▶ PROBLEM REQUIREMENTS
When the line containing "yellow car: 2 -> 0" is found in the data below, copy it and each line after it through the line containing "blue nut: 4 -> 2", exactly and with no others.
═══ RECORDS TO PROCESS ═══
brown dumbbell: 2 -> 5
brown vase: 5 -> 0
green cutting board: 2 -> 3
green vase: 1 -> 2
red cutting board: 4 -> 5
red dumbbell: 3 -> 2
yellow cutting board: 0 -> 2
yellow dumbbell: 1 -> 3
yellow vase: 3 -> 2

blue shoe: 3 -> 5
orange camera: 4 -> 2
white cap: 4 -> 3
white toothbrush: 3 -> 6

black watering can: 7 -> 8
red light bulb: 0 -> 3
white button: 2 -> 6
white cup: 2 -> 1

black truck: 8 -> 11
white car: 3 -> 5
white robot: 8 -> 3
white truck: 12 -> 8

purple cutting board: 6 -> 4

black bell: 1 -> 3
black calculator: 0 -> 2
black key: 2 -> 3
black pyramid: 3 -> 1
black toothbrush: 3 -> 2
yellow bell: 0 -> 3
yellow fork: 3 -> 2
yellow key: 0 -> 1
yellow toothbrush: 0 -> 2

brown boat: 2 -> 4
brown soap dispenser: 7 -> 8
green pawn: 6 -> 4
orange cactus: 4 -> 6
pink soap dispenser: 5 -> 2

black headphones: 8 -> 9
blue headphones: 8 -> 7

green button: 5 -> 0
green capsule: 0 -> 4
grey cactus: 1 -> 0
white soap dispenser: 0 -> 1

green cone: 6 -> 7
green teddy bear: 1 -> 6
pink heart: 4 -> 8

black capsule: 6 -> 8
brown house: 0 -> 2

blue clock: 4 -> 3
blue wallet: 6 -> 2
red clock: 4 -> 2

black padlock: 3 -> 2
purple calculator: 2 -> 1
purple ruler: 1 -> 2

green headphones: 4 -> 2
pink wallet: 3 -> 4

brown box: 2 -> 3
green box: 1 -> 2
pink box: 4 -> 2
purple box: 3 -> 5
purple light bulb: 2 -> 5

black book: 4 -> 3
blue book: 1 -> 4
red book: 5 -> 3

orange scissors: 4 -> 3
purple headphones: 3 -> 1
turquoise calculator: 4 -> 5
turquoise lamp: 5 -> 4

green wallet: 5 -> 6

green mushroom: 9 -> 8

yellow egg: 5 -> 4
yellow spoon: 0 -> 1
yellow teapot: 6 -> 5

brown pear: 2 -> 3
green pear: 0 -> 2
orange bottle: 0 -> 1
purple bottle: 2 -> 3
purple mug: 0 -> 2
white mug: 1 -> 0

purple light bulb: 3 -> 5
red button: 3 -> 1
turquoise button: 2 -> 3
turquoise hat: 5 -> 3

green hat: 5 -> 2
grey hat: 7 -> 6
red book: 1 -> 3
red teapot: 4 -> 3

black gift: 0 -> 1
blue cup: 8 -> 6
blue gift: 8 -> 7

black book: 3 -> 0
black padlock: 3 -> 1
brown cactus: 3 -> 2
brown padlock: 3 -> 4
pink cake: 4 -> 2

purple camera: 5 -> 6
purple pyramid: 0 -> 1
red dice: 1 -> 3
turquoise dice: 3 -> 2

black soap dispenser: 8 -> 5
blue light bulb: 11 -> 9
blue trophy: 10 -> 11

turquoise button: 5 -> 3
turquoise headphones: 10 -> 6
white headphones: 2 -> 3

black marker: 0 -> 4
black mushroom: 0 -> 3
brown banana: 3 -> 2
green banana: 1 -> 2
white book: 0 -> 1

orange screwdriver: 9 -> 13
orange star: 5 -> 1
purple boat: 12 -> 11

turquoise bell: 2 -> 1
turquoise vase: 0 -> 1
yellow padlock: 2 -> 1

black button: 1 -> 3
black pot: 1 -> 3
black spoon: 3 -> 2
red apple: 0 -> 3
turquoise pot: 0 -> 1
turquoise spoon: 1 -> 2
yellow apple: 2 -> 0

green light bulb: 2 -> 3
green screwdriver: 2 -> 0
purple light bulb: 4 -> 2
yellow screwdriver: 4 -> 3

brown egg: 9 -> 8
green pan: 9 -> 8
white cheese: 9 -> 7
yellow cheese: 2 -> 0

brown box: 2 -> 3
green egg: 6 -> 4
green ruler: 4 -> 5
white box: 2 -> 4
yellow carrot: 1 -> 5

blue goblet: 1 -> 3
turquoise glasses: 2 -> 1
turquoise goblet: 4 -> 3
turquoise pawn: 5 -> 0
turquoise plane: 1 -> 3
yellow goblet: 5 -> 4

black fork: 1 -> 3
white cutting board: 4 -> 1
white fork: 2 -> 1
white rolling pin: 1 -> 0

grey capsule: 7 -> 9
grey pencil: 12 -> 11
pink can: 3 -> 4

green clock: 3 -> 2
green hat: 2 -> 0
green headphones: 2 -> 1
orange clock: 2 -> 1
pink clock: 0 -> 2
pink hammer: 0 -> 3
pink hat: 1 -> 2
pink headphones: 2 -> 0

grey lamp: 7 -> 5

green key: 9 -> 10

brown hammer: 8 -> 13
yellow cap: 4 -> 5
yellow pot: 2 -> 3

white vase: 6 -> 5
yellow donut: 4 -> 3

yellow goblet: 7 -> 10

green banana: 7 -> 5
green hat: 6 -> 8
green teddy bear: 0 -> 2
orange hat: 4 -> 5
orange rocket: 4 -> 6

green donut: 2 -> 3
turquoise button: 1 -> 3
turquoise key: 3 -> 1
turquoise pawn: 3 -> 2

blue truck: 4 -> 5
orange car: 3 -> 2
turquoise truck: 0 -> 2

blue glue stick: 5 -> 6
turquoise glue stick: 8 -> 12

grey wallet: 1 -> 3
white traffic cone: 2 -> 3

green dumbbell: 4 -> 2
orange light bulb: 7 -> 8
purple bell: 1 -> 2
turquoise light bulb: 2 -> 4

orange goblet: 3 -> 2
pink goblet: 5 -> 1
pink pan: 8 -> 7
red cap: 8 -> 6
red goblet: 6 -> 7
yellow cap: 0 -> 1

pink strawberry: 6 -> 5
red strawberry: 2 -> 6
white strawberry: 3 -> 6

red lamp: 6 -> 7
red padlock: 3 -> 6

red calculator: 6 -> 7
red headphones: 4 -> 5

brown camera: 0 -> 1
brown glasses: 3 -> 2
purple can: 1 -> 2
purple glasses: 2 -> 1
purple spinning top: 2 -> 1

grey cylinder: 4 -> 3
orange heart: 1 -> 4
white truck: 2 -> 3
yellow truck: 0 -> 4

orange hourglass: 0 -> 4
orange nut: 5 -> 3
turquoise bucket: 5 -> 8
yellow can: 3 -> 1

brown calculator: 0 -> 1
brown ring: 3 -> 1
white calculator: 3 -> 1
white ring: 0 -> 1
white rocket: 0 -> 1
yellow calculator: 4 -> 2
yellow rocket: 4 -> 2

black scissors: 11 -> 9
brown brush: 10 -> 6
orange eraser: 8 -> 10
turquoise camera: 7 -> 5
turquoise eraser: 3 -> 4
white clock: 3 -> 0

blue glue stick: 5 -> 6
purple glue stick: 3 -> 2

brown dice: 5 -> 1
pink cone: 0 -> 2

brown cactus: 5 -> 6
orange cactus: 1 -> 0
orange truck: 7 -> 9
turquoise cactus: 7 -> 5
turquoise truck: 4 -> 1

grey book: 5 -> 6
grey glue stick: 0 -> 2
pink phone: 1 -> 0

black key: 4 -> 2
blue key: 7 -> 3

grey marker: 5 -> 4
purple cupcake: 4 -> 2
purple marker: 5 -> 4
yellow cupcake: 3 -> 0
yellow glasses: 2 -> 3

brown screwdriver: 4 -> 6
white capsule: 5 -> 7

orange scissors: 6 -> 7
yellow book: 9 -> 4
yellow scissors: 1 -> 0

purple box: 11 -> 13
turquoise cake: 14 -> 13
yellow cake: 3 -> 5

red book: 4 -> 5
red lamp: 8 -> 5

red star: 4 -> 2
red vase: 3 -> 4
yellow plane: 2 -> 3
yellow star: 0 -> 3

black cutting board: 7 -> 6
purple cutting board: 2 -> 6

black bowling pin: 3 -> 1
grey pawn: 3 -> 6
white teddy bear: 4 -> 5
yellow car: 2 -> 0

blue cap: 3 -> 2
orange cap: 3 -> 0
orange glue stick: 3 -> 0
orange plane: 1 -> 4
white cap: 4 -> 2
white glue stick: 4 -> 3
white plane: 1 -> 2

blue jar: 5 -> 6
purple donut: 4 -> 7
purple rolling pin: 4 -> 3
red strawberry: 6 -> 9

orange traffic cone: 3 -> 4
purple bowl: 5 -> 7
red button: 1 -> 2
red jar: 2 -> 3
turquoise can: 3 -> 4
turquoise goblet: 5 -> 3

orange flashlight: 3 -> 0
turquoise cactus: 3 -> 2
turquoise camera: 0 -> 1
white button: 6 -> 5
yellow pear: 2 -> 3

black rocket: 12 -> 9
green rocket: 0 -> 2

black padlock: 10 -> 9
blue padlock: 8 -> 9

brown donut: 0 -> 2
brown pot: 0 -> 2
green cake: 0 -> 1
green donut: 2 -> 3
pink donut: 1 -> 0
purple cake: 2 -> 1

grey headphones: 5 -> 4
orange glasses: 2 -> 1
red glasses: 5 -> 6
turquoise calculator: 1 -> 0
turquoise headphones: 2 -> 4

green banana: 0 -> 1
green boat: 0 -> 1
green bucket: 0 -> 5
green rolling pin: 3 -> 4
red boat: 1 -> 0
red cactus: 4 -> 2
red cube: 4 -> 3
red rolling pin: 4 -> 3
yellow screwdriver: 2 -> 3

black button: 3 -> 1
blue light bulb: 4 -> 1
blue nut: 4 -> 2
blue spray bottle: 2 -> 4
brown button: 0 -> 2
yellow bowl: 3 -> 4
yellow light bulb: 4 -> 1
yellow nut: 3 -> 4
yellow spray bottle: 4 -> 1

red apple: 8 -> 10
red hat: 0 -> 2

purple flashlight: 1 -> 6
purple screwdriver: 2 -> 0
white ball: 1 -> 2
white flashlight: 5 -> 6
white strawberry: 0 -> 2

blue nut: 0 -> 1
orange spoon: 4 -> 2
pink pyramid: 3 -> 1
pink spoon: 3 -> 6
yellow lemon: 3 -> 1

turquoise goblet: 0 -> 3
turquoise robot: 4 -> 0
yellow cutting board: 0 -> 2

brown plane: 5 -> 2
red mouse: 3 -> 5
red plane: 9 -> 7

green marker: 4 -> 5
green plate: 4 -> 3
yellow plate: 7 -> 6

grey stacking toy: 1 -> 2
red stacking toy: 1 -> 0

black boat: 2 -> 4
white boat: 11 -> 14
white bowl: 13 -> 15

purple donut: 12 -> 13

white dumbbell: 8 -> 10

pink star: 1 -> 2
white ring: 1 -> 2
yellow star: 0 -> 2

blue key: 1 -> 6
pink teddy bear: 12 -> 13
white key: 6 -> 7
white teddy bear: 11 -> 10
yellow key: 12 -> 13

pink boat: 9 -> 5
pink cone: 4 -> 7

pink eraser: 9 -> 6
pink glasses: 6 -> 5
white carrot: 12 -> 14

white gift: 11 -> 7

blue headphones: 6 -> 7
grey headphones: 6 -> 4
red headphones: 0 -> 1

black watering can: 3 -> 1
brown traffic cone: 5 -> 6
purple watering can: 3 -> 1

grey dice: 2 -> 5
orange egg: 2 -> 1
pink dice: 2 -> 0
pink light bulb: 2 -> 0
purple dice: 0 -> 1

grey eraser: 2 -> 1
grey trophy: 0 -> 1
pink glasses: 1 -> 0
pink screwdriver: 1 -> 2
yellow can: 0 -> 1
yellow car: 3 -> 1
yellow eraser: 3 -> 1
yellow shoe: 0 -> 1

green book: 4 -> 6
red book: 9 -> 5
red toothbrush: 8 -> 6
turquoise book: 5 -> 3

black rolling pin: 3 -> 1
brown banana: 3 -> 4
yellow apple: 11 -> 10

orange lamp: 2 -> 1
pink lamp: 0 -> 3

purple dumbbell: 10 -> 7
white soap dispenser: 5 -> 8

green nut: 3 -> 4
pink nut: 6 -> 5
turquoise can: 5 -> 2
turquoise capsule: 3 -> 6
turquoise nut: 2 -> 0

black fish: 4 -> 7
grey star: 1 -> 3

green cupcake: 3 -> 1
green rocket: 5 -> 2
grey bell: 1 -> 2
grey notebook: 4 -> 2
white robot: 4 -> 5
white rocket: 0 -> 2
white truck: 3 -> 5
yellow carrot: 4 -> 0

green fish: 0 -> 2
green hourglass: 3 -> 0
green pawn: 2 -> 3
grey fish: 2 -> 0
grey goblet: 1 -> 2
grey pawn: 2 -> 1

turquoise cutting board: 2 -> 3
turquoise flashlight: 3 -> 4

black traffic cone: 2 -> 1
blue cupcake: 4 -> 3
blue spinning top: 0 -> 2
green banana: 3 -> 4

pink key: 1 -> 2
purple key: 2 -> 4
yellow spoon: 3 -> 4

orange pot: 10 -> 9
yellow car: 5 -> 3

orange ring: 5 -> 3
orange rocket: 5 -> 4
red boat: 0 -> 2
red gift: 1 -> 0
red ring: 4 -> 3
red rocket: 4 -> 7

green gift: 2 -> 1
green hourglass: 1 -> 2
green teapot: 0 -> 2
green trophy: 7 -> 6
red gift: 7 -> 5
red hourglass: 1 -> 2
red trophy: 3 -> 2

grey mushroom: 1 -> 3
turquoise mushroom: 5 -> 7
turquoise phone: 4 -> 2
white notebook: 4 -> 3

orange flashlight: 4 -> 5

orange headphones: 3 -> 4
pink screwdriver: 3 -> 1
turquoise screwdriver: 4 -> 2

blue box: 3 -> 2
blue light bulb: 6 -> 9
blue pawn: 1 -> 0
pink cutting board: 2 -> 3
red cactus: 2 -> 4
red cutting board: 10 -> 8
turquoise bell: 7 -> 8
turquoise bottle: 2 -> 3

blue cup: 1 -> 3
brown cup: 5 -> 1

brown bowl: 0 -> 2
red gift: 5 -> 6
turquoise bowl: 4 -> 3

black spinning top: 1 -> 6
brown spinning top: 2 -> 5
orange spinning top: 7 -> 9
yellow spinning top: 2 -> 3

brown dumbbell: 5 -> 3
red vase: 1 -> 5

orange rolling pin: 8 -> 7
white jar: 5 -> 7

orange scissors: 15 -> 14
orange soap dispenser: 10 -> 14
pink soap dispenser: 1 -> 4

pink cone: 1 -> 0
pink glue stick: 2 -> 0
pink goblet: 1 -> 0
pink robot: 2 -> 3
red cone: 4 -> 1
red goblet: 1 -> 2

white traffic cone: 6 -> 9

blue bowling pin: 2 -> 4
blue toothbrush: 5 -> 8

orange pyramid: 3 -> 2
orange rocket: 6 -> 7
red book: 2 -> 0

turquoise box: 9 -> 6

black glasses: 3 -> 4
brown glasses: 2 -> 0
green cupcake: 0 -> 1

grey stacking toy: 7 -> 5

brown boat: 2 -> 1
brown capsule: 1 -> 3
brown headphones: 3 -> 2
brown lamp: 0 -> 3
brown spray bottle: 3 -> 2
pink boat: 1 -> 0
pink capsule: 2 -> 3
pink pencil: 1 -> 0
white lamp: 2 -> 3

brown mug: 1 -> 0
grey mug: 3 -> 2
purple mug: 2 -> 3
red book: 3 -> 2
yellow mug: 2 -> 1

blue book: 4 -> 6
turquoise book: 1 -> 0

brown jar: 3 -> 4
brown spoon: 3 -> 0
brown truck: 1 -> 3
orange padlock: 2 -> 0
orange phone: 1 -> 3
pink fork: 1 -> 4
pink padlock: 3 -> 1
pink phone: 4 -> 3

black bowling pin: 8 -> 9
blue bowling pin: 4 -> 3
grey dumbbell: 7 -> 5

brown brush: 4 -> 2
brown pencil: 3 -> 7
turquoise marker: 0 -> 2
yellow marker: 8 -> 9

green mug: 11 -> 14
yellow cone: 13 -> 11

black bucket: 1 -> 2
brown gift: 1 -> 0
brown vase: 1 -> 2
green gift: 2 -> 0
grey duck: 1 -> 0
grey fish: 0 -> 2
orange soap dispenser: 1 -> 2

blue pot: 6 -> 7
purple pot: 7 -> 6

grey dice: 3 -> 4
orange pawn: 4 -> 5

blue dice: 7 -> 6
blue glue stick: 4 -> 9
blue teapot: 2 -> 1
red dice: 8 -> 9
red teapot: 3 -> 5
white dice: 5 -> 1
═══
▶ ANSWER BELOW
yellow car: 2 -> 0

blue cap: 3 -> 2
orange cap: 3 -> 0
orange glue stick: 3 -> 0
orange plane: 1 -> 4
white cap: 4 -> 2
white glue stick: 4 -> 3
white plane: 1 -> 2

blue jar: 5 -> 6
purple donut: 4 -> 7
purple rolling pin: 4 -> 3
red strawberry: 6 -> 9

orange traffic cone: 3 -> 4
purple bowl: 5 -> 7
red button: 1 -> 2
red jar: 2 -> 3
turquoise can: 3 -> 4
turquoise goblet: 5 -> 3

orange flashlight: 3 -> 0
turquoise cactus: 3 -> 2
turquoise camera: 0 -> 1
white button: 6 -> 5
yellow pear: 2 -> 3

black rocket: 12 -> 9
green rocket: 0 -> 2

black padlock: 10 -> 9
blue padlock: 8 -> 9

brown donut: 0 -> 2
brown pot: 0 -> 2
green cake: 0 -> 1
green donut: 2 -> 3
pink donut: 1 -> 0
purple cake: 2 -> 1

grey headphones: 5 -> 4
orange glasses: 2 -> 1
red glasses: 5 -> 6
turquoise calculator: 1 -> 0
turquoise headphones: 2 -> 4

green banana: 0 -> 1
green boat: 0 -> 1
green bucket: 0 -> 5
green rolling pin: 3 -> 4
red boat: 1 -> 0
red cactus: 4 -> 2
red cube: 4 -> 3
red rolling pin: 4 -> 3
yellow screwdriver: 2 -> 3

black button: 3 -> 1
blue light bulb: 4 -> 1
blue nut: 4 -> 2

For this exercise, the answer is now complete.